● EXERCISE DETAILS
Repeat every entry word for word. Images do not belong in the copy.

START DATA FOR ANALYSIS

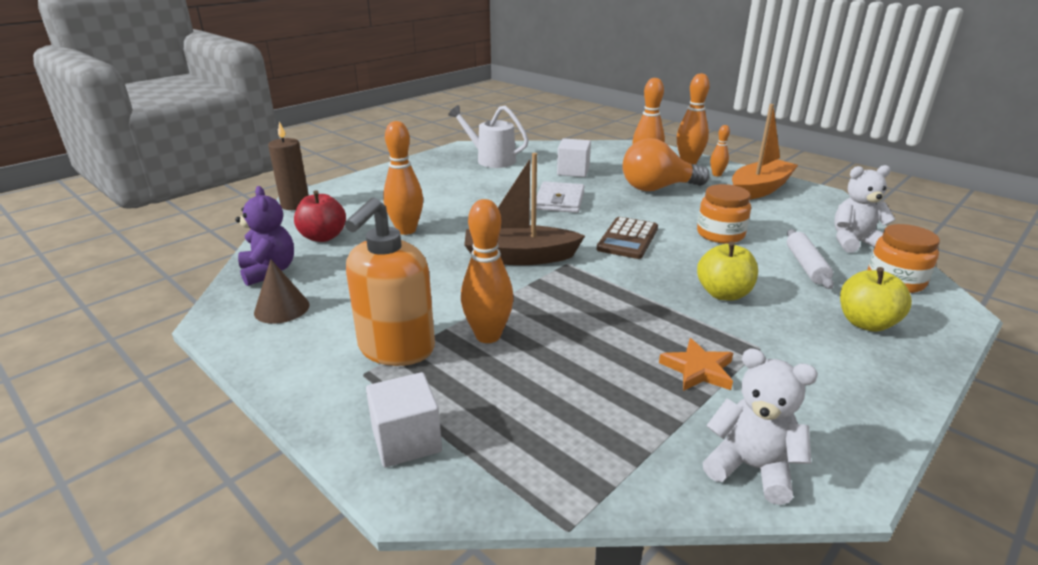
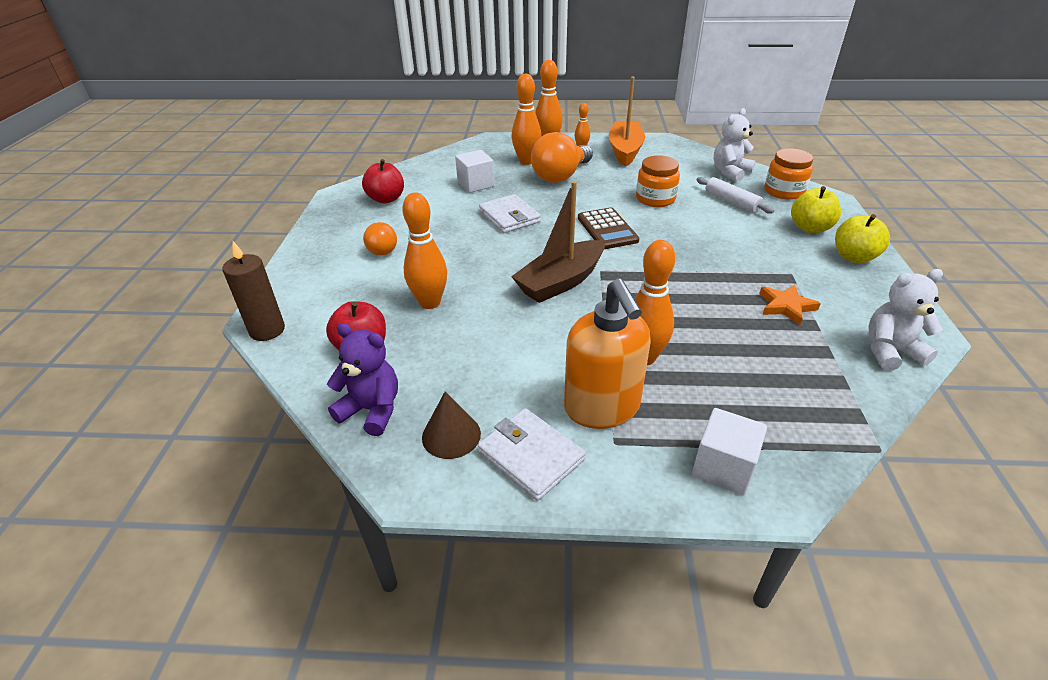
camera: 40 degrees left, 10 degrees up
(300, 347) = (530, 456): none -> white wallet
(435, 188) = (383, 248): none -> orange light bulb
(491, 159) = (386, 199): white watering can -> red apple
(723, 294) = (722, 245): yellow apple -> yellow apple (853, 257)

END DATA FOR ANALYSIS

● SOLUTION FOR THIS PROBLEM
camera: 40 degrees left, 10 degrees up
(300, 347) = (530, 456): none -> white wallet
(435, 188) = (383, 248): none -> orange light bulb
(491, 159) = (386, 199): white watering can -> red apple
(723, 294) = (722, 245): yellow apple -> yellow apple (853, 257)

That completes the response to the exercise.